**EXERCISE DESCRIPTION**
Match the string "black" against each line below, and copy every line that matches.

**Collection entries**
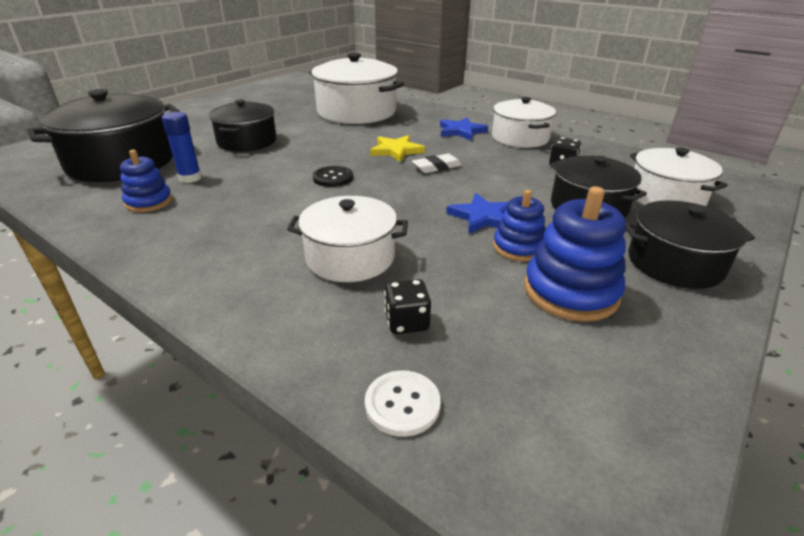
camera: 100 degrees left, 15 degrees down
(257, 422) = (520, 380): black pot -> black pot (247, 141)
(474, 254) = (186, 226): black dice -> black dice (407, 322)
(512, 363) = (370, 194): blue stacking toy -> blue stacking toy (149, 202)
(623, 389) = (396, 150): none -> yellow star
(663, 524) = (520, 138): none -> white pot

**REPLY TO THE TASK**
(257, 422) = (520, 380): black pot -> black pot (247, 141)
(474, 254) = (186, 226): black dice -> black dice (407, 322)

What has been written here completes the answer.